Your goal:
Restate the listing below exactly, images excluded.

(Data shown begins)

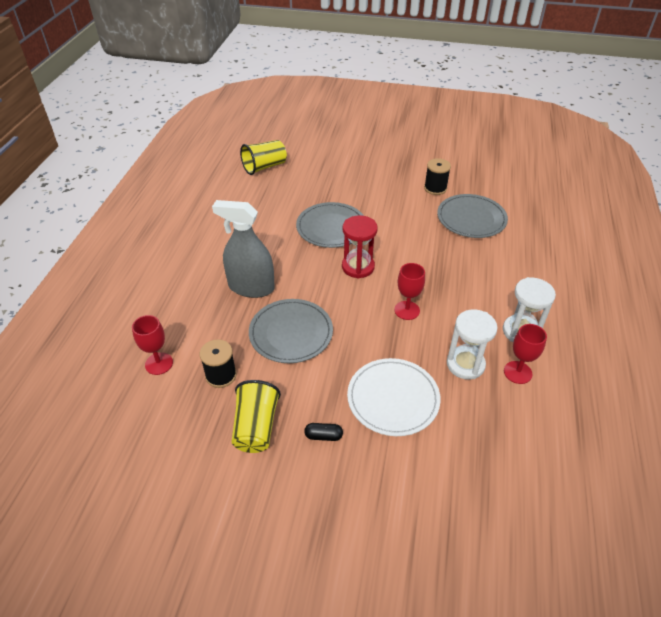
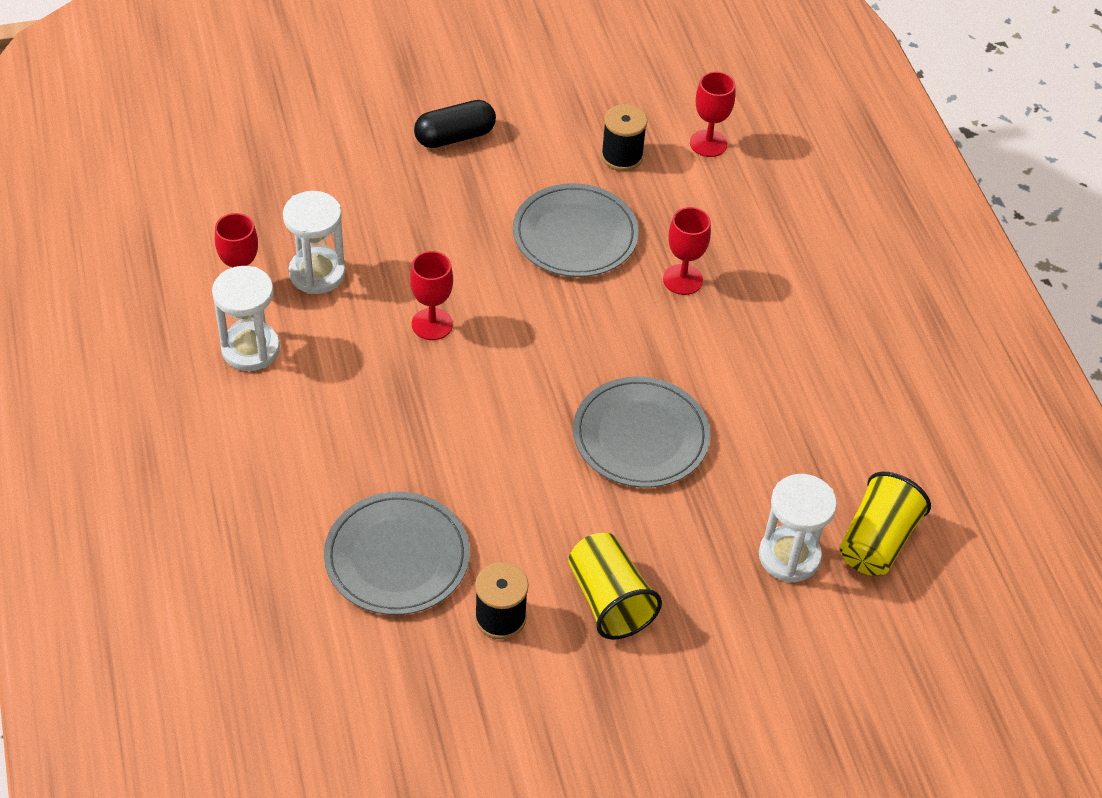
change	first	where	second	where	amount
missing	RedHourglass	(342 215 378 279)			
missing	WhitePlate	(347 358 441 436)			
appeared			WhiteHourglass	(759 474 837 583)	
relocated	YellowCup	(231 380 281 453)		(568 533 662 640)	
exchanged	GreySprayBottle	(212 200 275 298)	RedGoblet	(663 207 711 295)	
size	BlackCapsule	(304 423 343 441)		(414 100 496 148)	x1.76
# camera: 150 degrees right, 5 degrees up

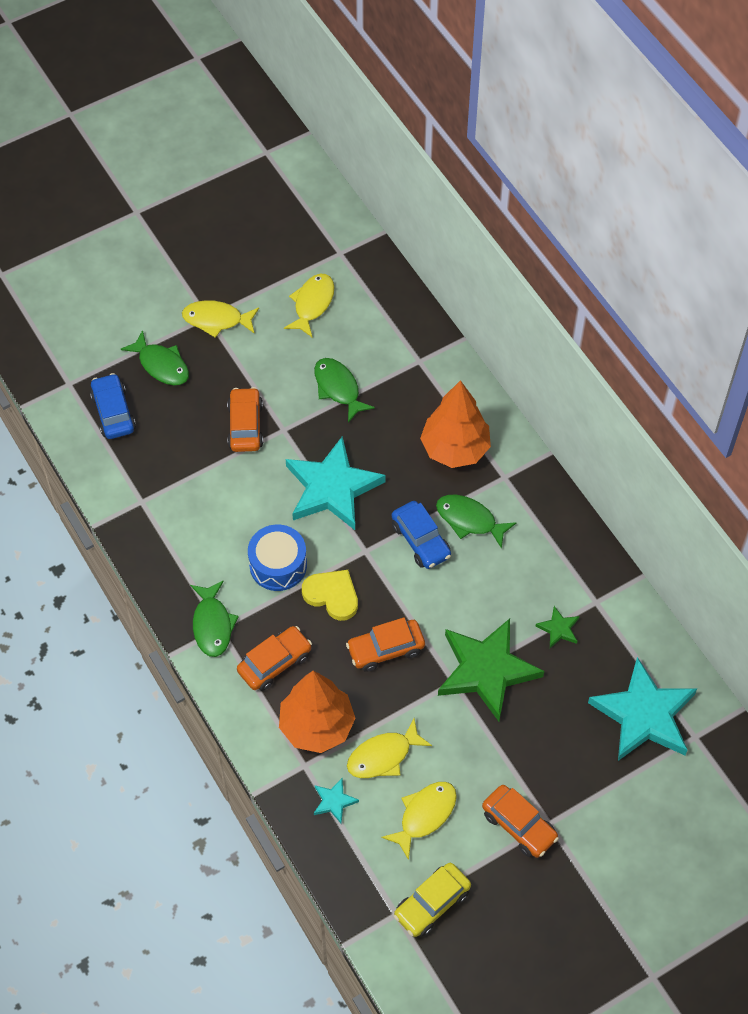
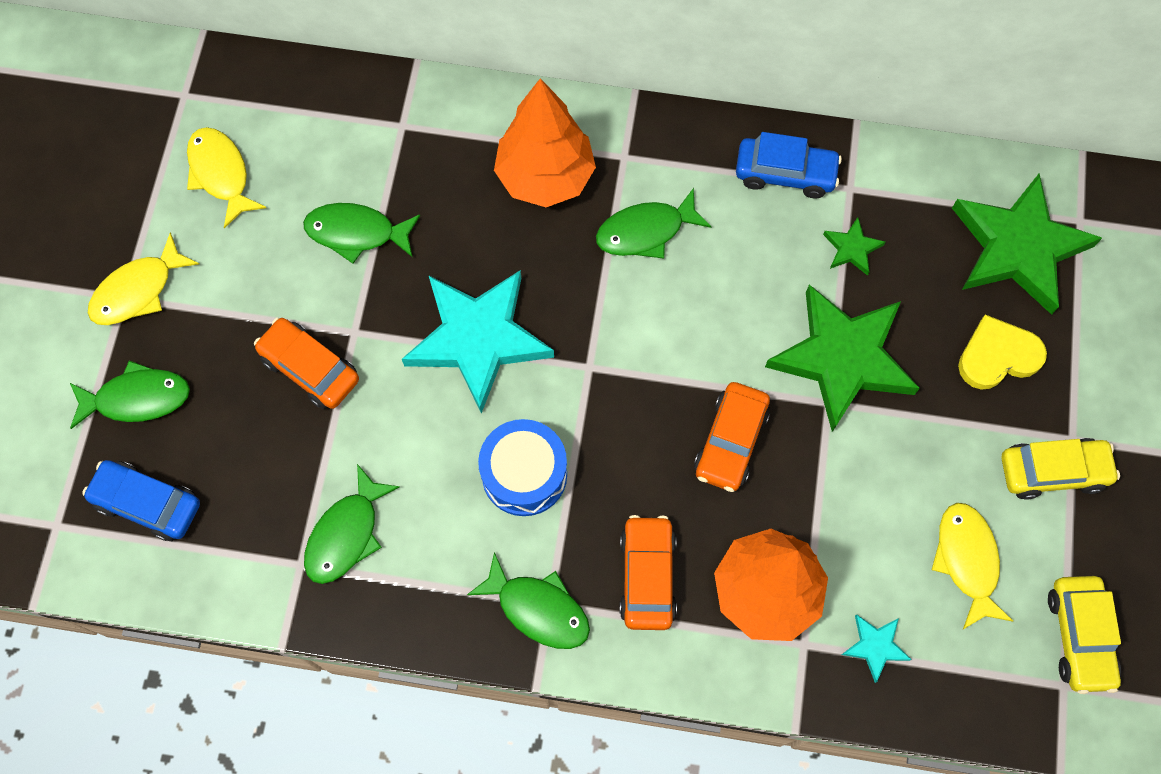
change	first	where	second	where	amount
missing	YellowFish	(347 718 432 778)			
appeared			GreenFish	(304 464 400 584)	
relocated	YellowHeart	(302 570 358 621)		(958 315 1047 389)	
relocated	BlueCar	(392 501 451 569)		(736 132 842 198)	
colour	OrangeCar	(482 785 559 858)	YellowCar	(1002 438 1120 500)	
colour	TurquoiseStar	(588 657 697 761)	GreenStar	(952 174 1102 315)	
# camera: 50 degrees left, 10 degrees up

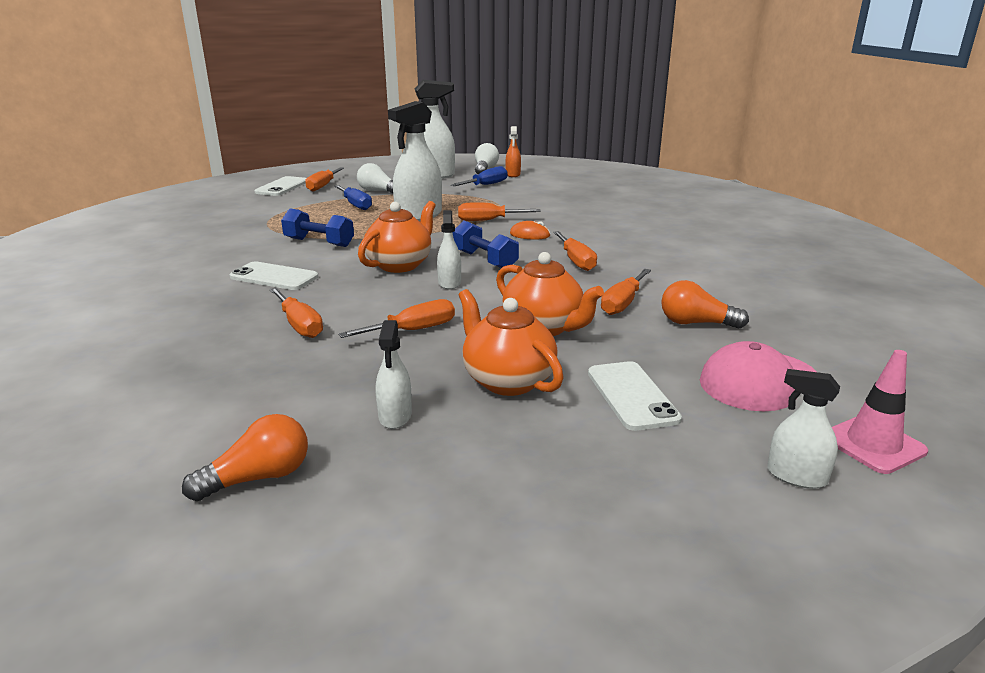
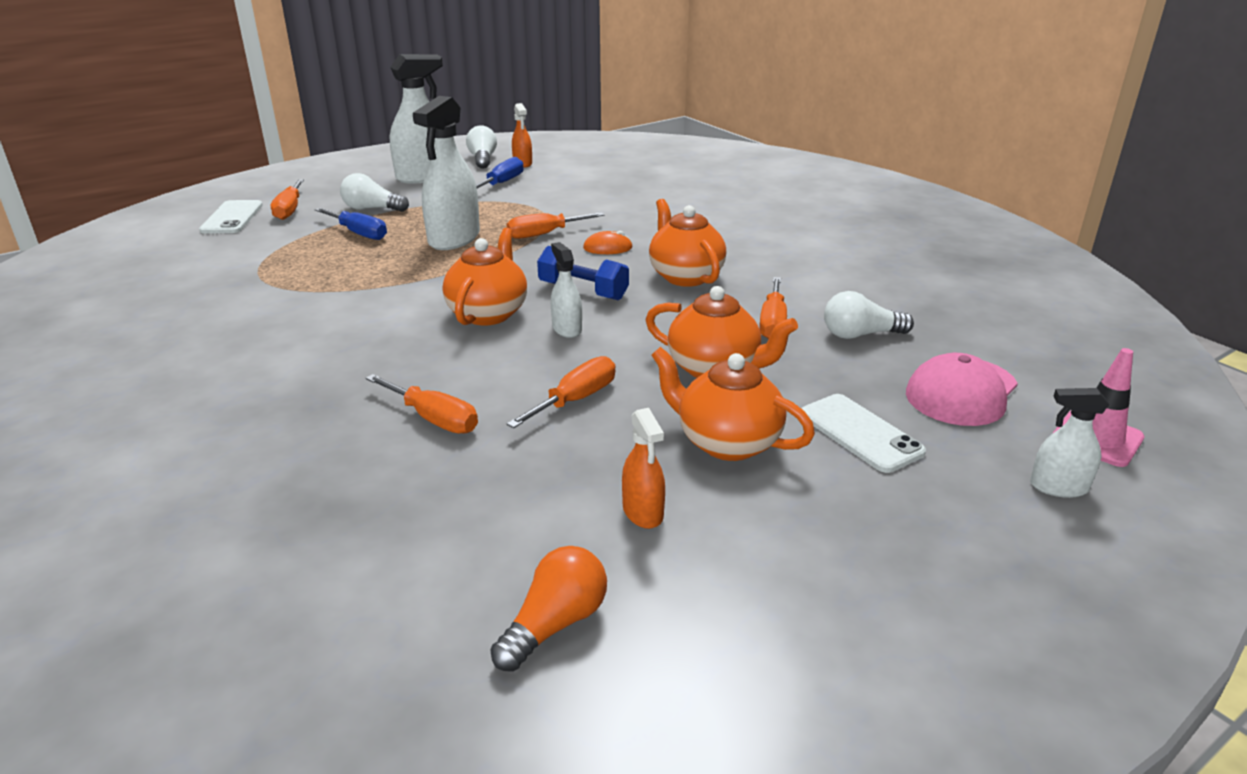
change	first	where	second	where	amount
missing	WhitePhone	(230 261 318 290)			
missing	BlueDumbbell	(281 209 354 247)			
exchanged	OrangeScrewdriver	(553 231 597 271)	OrangeTeapot	(649 199 726 287)	
colour	WhiteSprayBottle	(376 320 412 429)	OrangeSprayBottle	(622 408 665 529)	
colour	OrangeLightBulb	(661 280 749 329)	WhiteLightBulb	(824 291 914 339)	
# camera: 20 degrees left, 5 degrees up

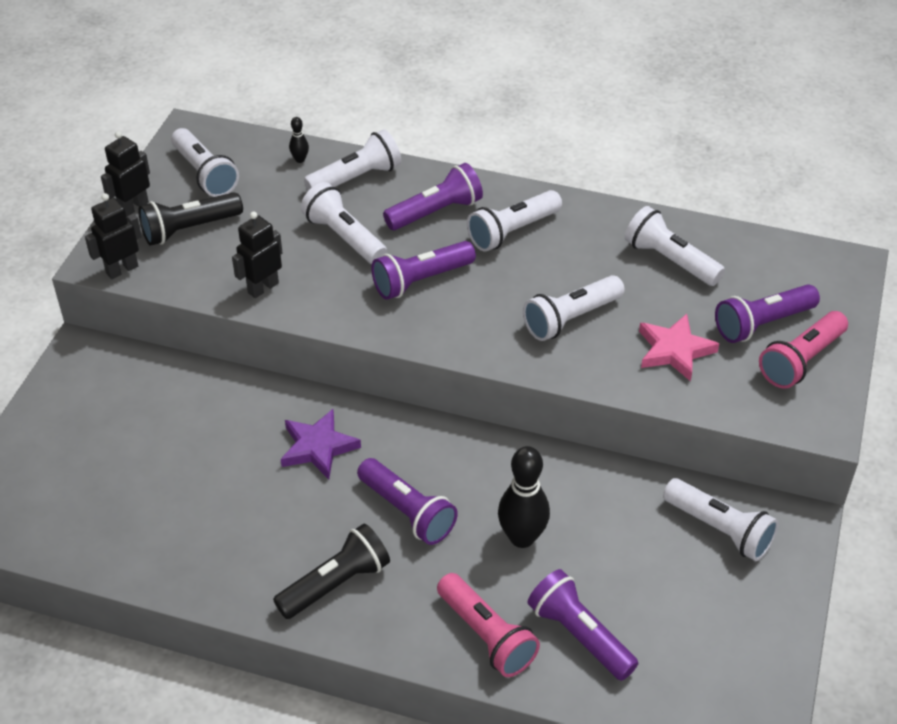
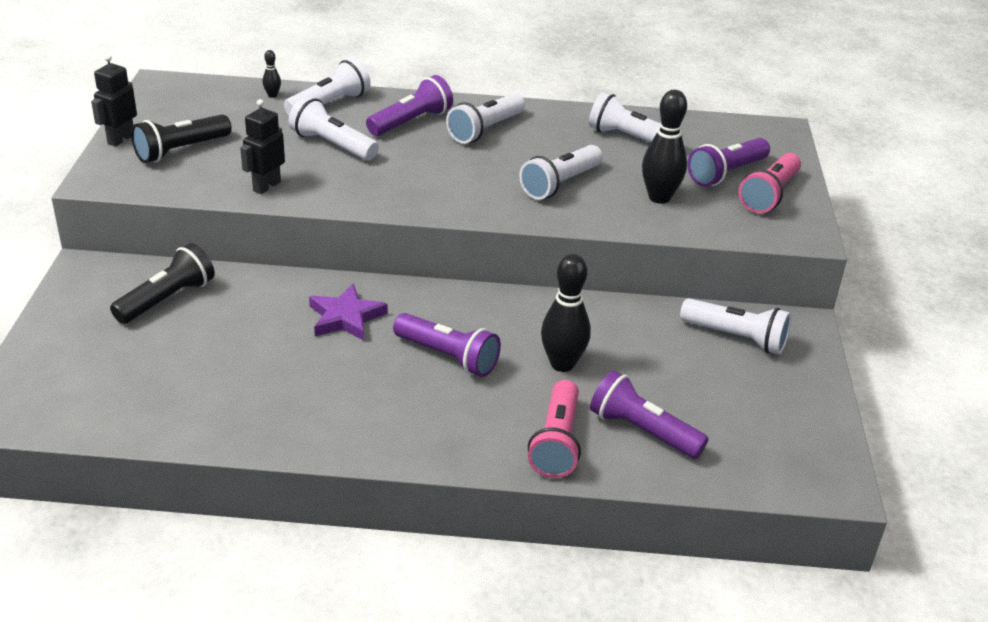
change	first	where	second	where	amount
missing	BlackRobot	(85 193 142 279)			
missing	WhiteFlashlight	(171 128 239 197)			
missing	PurpleFlashlight	(371 241 476 300)			
relocated	BlackFlashlight	(273 524 390 619)		(110 243 215 324)	
exchanged	PinkStar	(639 314 719 381)	BlackBowlingPin	(642 90 687 204)	
spun	PinkFlashlight	(437 573 540 677)		(528 380 581 478)	60 degrees clockwise
# camera: 15 degrees left, 10 degrees down

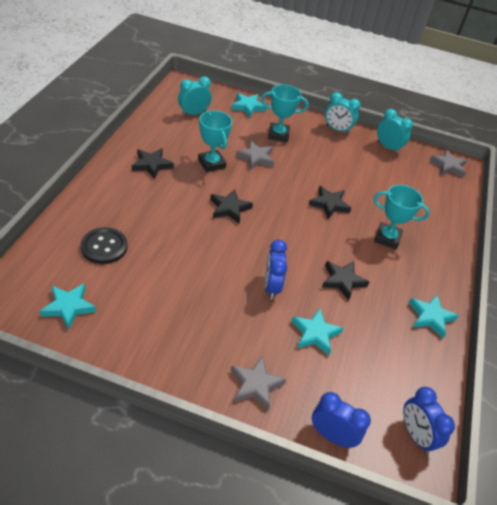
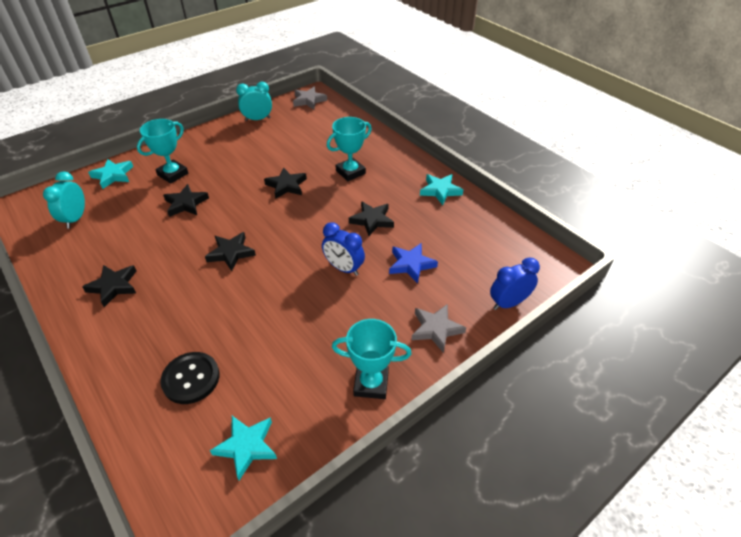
change	first	where	second	where	amount
missing	TurquoiseClock	(325 92 361 134)			
missing	BlueClock	(403 387 455 454)			
relocated	TurquoiseTrophy	(198 111 232 172)		(332 319 412 399)	
colour	GreyStar	(236 140 274 170)	BlackStar	(163 184 209 217)	
colour	TurquoiseStar	(291 308 343 355)	BlueStar	(389 243 438 284)	
# camera: 50 degrees left, 0 degrees up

(Data shown ends)

Reply:
change	first	where	second	where	amount
missing	RedHourglass	(342 215 378 279)			
missing	WhitePlate	(347 358 441 436)			
appeared			WhiteHourglass	(759 474 837 583)	
relocated	YellowCup	(231 380 281 453)		(568 533 662 640)	
exchanged	GreySprayBottle	(212 200 275 298)	RedGoblet	(663 207 711 295)	
size	BlackCapsule	(304 423 343 441)		(414 100 496 148)	x1.76
# camera: 150 degrees right, 5 degrees up

change	first	where	second	where	amount
missing	YellowFish	(347 718 432 778)			
appeared			GreenFish	(304 464 400 584)	
relocated	YellowHeart	(302 570 358 621)		(958 315 1047 389)	
relocated	BlueCar	(392 501 451 569)		(736 132 842 198)	
colour	OrangeCar	(482 785 559 858)	YellowCar	(1002 438 1120 500)	
colour	TurquoiseStar	(588 657 697 761)	GreenStar	(952 174 1102 315)	
# camera: 50 degrees left, 10 degrees up

change	first	where	second	where	amount
missing	WhitePhone	(230 261 318 290)			
missing	BlueDumbbell	(281 209 354 247)			
exchanged	OrangeScrewdriver	(553 231 597 271)	OrangeTeapot	(649 199 726 287)	
colour	WhiteSprayBottle	(376 320 412 429)	OrangeSprayBottle	(622 408 665 529)	
colour	OrangeLightBulb	(661 280 749 329)	WhiteLightBulb	(824 291 914 339)	
# camera: 20 degrees left, 5 degrees up

change	first	where	second	where	amount
missing	BlackRobot	(85 193 142 279)			
missing	WhiteFlashlight	(171 128 239 197)			
missing	PurpleFlashlight	(371 241 476 300)			
relocated	BlackFlashlight	(273 524 390 619)		(110 243 215 324)	
exchanged	PinkStar	(639 314 719 381)	BlackBowlingPin	(642 90 687 204)	
spun	PinkFlashlight	(437 573 540 677)		(528 380 581 478)	60 degrees clockwise
# camera: 15 degrees left, 10 degrees down

change	first	where	second	where	amount
missing	TurquoiseClock	(325 92 361 134)			
missing	BlueClock	(403 387 455 454)			
relocated	TurquoiseTrophy	(198 111 232 172)		(332 319 412 399)	
colour	GreyStar	(236 140 274 170)	BlackStar	(163 184 209 217)	
colour	TurquoiseStar	(291 308 343 355)	BlueStar	(389 243 438 284)	
# camera: 50 degrees left, 0 degrees up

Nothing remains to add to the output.